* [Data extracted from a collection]
--------------------------------
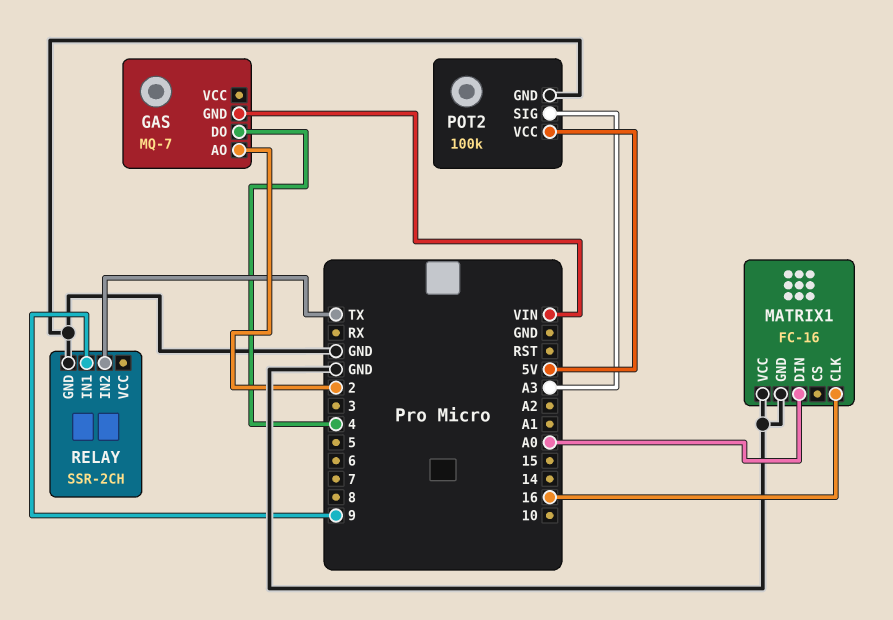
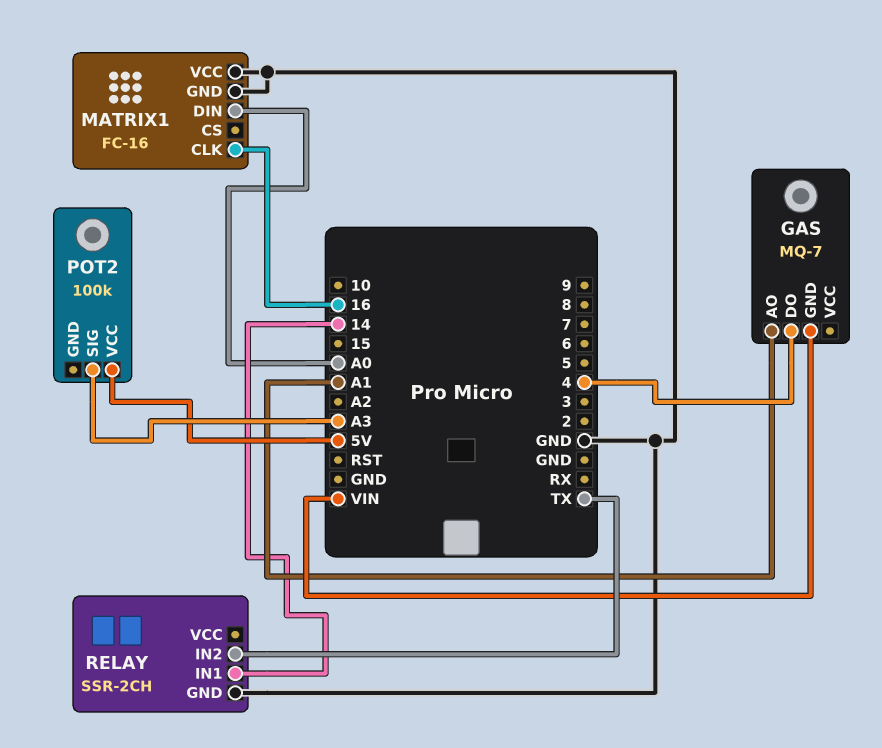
GAS pin AO: 2 -> A1
POT2 pin GND: GND -> none
RELAY pin IN1: 9 -> 14

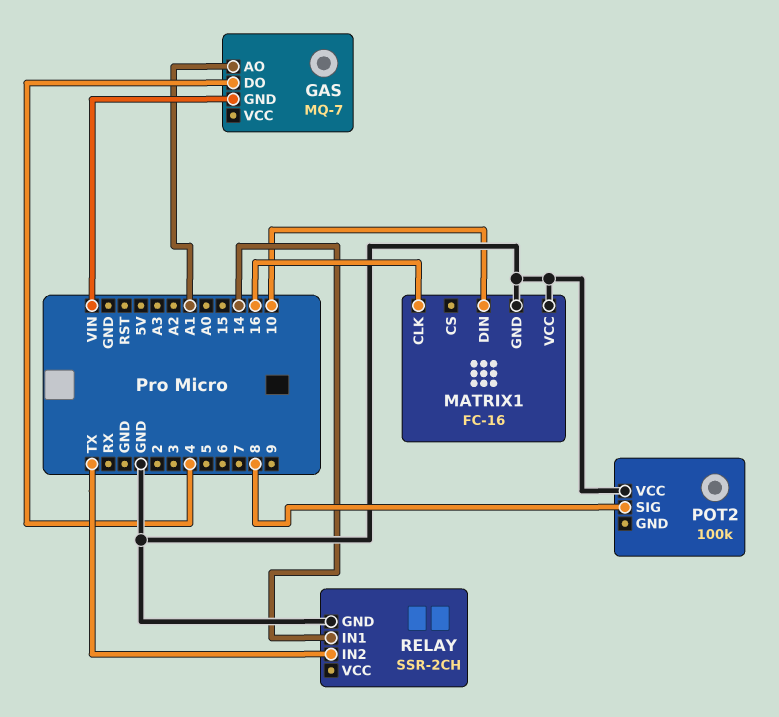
MATRIX1 pin DIN: A0 -> 10
POT2 pin SIG: A3 -> 8
POT2 pin VCC: 5V -> GND

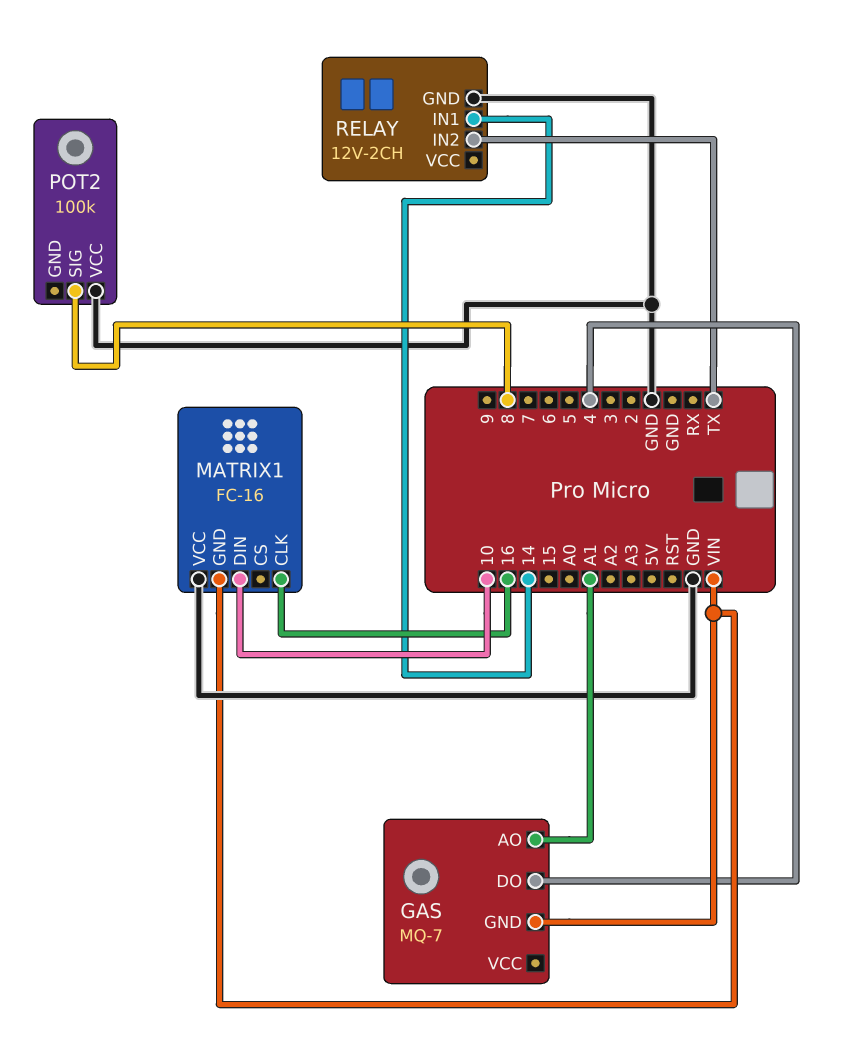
MATRIX1 pin GND: GND -> VIN
RELAY: SSR-2CH -> 12V-2CH

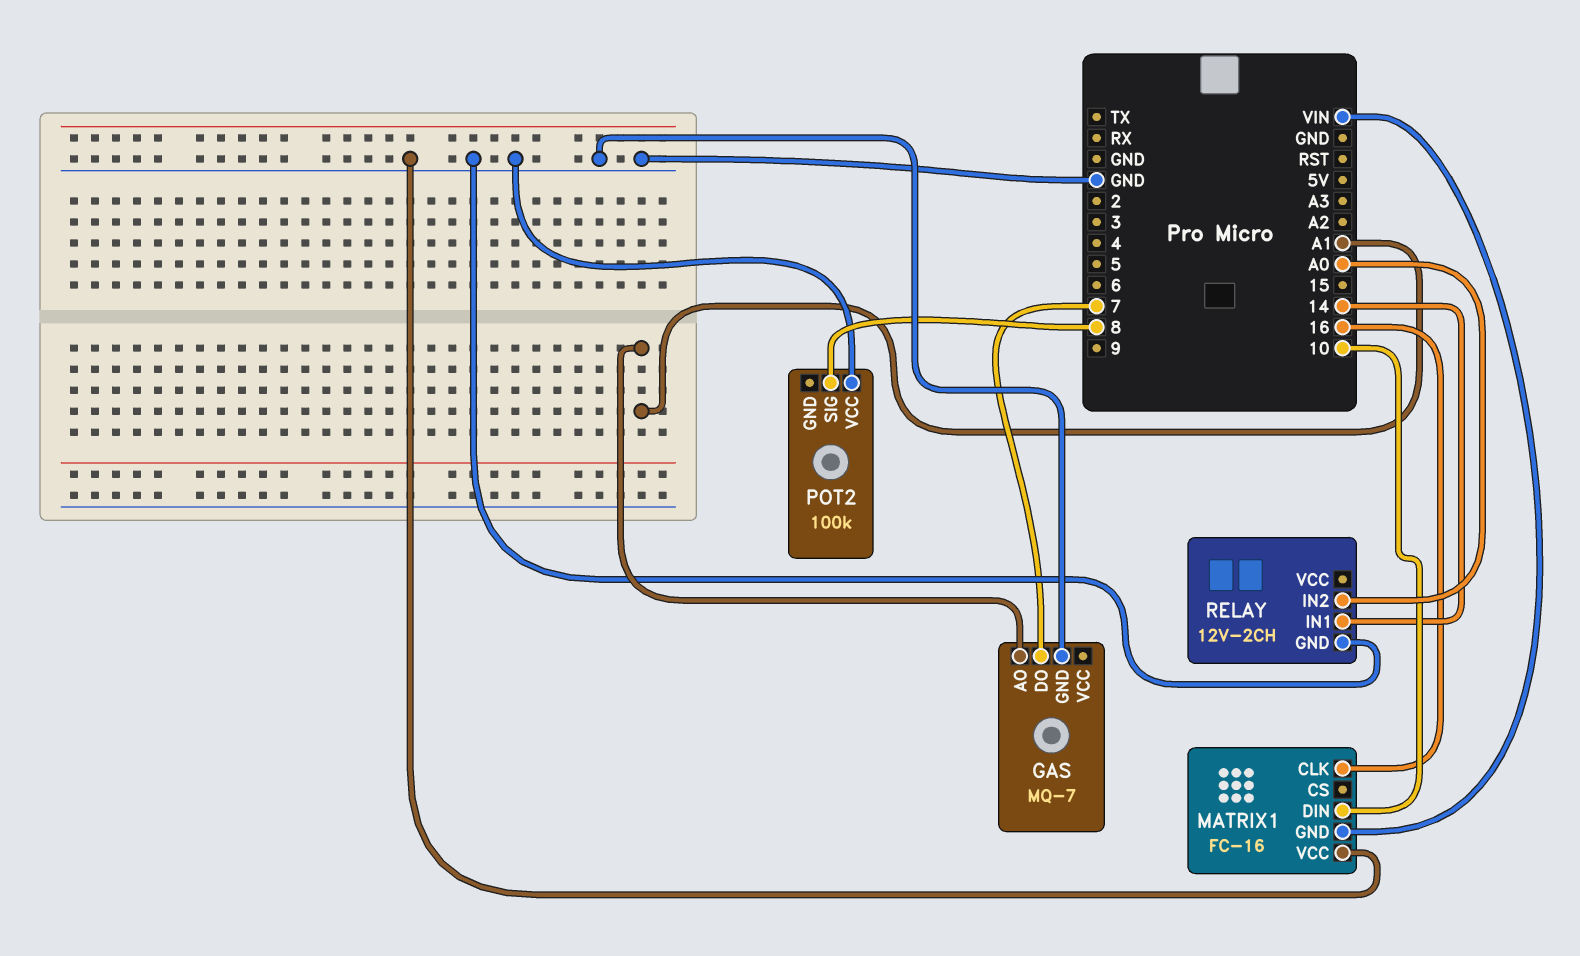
GAS pin DO: 4 -> 7
GAS pin GND: VIN -> GND
RELAY pin IN2: TX -> A0

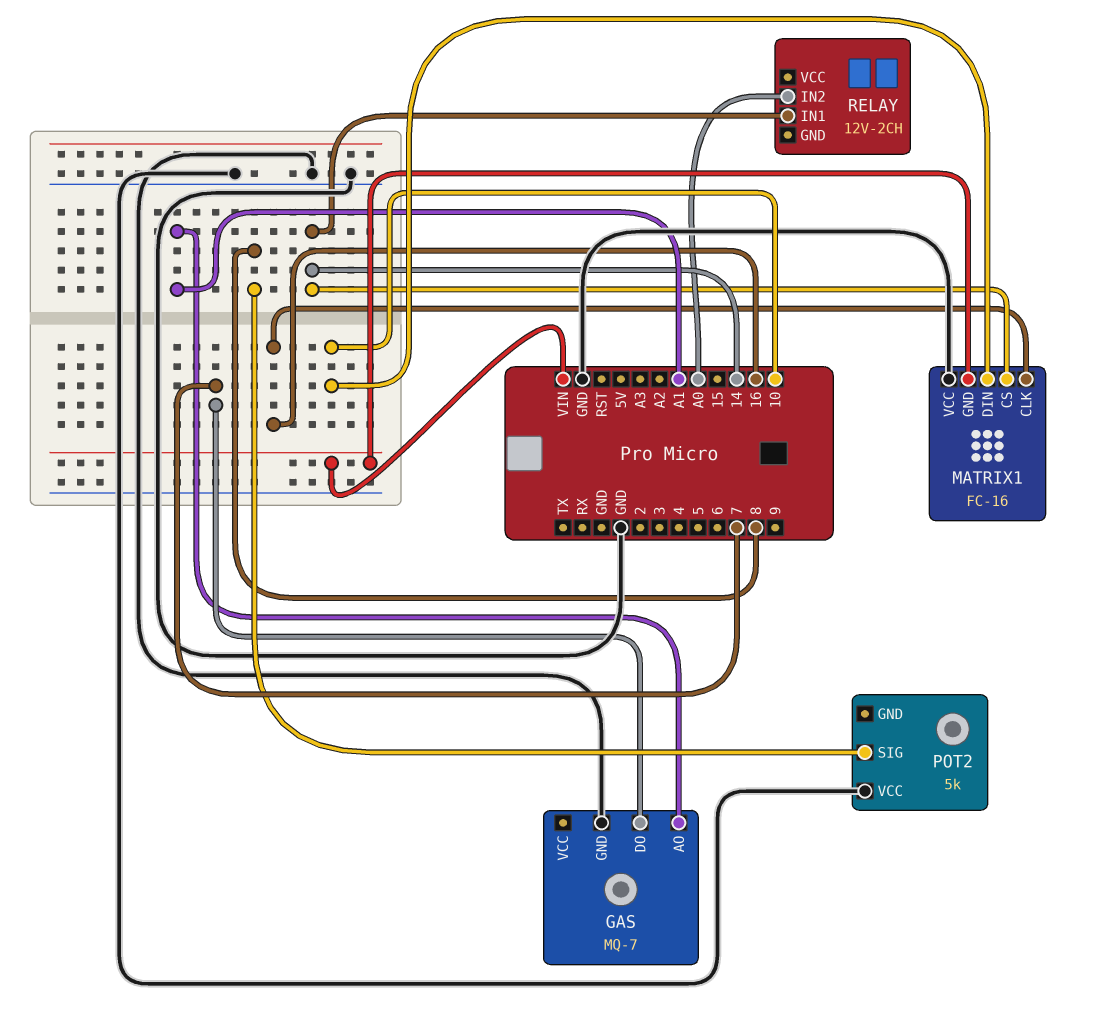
MATRIX1 pin CS: none -> 14
POT2: 100k -> 5k
RELAY pin GND: GND -> none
--------------------------------
Each line above should be written out again exactly, and no picture should appear in the copy.

GAS pin AO: 2 -> A1
POT2 pin GND: GND -> none
RELAY pin IN1: 9 -> 14

MATRIX1 pin DIN: A0 -> 10
POT2 pin SIG: A3 -> 8
POT2 pin VCC: 5V -> GND

MATRIX1 pin GND: GND -> VIN
RELAY: SSR-2CH -> 12V-2CH

GAS pin DO: 4 -> 7
GAS pin GND: VIN -> GND
RELAY pin IN2: TX -> A0

MATRIX1 pin CS: none -> 14
POT2: 100k -> 5k
RELAY pin GND: GND -> none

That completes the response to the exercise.